• _What you have to do_
Count the lines of the records that contain the string "Tromba", matching case exactly, and reply with only the number.

---- Available data

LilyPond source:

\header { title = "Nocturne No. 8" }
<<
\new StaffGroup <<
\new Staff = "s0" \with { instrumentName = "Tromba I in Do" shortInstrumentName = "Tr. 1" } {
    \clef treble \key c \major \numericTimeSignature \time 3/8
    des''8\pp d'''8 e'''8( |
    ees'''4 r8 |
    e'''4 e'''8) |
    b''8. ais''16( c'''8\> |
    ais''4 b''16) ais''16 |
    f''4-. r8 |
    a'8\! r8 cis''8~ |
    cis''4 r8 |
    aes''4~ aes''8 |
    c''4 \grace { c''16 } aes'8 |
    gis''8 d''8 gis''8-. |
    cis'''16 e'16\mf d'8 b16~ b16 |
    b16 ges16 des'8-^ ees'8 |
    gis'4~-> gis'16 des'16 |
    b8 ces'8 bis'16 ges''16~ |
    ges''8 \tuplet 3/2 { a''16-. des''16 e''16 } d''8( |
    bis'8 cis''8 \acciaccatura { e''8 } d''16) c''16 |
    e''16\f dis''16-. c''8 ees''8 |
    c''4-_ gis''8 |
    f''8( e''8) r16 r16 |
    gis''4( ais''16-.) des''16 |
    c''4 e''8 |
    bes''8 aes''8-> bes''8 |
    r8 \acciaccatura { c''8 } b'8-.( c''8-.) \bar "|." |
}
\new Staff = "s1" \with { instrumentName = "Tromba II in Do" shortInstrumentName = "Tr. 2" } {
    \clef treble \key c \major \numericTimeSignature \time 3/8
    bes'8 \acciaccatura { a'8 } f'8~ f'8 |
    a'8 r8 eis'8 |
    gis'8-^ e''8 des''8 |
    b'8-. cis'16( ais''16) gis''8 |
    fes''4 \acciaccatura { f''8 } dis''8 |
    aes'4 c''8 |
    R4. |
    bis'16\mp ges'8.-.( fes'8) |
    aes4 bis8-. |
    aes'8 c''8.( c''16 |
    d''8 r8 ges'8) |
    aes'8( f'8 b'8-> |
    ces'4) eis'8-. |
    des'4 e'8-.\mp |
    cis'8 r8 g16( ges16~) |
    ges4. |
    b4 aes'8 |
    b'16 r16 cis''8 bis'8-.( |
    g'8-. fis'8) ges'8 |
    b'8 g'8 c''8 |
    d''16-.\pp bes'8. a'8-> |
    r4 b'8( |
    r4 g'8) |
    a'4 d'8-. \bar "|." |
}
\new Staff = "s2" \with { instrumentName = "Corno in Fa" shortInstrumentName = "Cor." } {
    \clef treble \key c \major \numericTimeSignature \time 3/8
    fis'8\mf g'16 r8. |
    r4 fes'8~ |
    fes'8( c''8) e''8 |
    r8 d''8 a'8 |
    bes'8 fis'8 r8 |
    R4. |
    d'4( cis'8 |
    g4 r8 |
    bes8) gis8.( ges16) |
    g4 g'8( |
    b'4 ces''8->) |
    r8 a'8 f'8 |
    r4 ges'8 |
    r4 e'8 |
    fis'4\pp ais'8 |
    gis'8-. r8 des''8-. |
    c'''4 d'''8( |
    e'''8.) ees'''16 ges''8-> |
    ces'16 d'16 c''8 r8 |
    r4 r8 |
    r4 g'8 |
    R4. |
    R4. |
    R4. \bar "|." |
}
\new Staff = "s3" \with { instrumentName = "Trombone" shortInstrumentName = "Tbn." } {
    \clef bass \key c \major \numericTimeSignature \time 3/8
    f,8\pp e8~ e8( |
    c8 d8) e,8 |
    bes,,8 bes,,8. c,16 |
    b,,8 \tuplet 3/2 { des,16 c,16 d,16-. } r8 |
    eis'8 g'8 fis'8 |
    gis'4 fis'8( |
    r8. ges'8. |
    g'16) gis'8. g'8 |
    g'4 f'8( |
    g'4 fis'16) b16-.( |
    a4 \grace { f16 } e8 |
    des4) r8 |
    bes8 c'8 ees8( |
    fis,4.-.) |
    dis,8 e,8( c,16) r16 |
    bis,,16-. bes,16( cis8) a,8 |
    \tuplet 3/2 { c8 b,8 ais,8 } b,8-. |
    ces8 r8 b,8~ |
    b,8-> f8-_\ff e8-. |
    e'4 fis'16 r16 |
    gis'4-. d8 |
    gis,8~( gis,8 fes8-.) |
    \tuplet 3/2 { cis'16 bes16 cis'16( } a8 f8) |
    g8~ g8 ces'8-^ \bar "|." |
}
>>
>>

--------

• _Answer for this exercise_
2